About this exercise » Among the lines of data below, reproduce only those from the one with "none -> purple brick A7 level 1" through the one with "yellow plate G7", exactly as they stand, both ends included.

Data extracts »
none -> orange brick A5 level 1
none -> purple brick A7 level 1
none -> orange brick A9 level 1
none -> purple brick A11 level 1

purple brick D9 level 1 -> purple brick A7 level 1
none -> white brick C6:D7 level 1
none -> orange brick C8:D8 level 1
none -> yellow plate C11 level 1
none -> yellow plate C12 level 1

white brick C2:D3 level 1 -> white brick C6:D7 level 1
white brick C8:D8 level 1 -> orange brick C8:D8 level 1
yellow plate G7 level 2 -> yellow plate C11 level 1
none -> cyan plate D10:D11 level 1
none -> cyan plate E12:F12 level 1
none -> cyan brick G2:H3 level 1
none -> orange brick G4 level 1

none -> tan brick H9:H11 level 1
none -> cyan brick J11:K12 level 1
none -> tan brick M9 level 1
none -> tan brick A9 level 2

* * *

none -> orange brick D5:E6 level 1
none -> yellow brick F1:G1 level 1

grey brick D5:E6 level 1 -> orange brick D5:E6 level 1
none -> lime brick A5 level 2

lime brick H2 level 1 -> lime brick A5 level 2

Output of the exercise »
none -> purple brick A7 level 1
none -> orange brick A9 level 1
none -> purple brick A11 level 1

purple brick D9 level 1 -> purple brick A7 level 1
none -> white brick C6:D7 level 1
none -> orange brick C8:D8 level 1
none -> yellow plate C11 level 1
none -> yellow plate C12 level 1

white brick C2:D3 level 1 -> white brick C6:D7 level 1
white brick C8:D8 level 1 -> orange brick C8:D8 level 1
yellow plate G7 level 2 -> yellow plate C11 level 1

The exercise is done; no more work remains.